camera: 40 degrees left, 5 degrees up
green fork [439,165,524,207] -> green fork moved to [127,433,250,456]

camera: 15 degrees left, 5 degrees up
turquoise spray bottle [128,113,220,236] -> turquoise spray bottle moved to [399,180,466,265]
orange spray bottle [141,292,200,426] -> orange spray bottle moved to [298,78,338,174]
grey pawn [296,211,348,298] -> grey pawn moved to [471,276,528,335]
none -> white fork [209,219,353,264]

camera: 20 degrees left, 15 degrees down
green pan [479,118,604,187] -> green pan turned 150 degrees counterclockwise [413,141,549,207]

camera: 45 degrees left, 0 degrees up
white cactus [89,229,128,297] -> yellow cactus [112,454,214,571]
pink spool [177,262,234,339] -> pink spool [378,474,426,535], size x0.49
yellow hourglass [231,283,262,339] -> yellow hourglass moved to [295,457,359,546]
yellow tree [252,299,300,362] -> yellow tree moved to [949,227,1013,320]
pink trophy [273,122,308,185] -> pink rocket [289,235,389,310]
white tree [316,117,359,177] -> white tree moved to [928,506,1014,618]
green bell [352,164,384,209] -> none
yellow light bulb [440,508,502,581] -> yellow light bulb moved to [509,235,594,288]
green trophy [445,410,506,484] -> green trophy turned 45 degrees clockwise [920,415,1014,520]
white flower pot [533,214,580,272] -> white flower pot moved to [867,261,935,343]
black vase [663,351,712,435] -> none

* About this task *
An exact copy of the lines from the one holding "yellow tree [252,299,300,362]" through the end of the data is the whole answer.

* Written response *
yellow tree [252,299,300,362] -> yellow tree moved to [949,227,1013,320]
pink trophy [273,122,308,185] -> pink rocket [289,235,389,310]
white tree [316,117,359,177] -> white tree moved to [928,506,1014,618]
green bell [352,164,384,209] -> none
yellow light bulb [440,508,502,581] -> yellow light bulb moved to [509,235,594,288]
green trophy [445,410,506,484] -> green trophy turned 45 degrees clockwise [920,415,1014,520]
white flower pot [533,214,580,272] -> white flower pot moved to [867,261,935,343]
black vase [663,351,712,435] -> none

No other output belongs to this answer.